* **Task details**: All lines from the one with "GAS pin DO: A2 -> D11" through the last line of the data below should be copied exactly; please add nothing.
[Data excerpts — start]
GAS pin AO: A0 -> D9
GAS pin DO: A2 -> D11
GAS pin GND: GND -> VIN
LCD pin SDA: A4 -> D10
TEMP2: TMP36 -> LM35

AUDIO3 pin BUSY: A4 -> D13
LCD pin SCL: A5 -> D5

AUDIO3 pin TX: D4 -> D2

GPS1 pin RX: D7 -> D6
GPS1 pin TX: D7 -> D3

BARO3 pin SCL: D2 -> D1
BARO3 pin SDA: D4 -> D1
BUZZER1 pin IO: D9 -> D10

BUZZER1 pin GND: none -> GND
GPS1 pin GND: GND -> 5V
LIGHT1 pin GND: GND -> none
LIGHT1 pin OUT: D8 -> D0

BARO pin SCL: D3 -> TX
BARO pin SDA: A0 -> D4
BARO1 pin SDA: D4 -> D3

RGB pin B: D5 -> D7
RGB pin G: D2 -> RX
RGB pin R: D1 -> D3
[Data excerpts — finish]
* **Result of this task**:
GAS pin DO: A2 -> D11
GAS pin GND: GND -> VIN
LCD pin SDA: A4 -> D10
TEMP2: TMP36 -> LM35

AUDIO3 pin BUSY: A4 -> D13
LCD pin SCL: A5 -> D5

AUDIO3 pin TX: D4 -> D2

GPS1 pin RX: D7 -> D6
GPS1 pin TX: D7 -> D3

BARO3 pin SCL: D2 -> D1
BARO3 pin SDA: D4 -> D1
BUZZER1 pin IO: D9 -> D10

BUZZER1 pin GND: none -> GND
GPS1 pin GND: GND -> 5V
LIGHT1 pin GND: GND -> none
LIGHT1 pin OUT: D8 -> D0

BARO pin SCL: D3 -> TX
BARO pin SDA: A0 -> D4
BARO1 pin SDA: D4 -> D3

RGB pin B: D5 -> D7
RGB pin G: D2 -> RX
RGB pin R: D1 -> D3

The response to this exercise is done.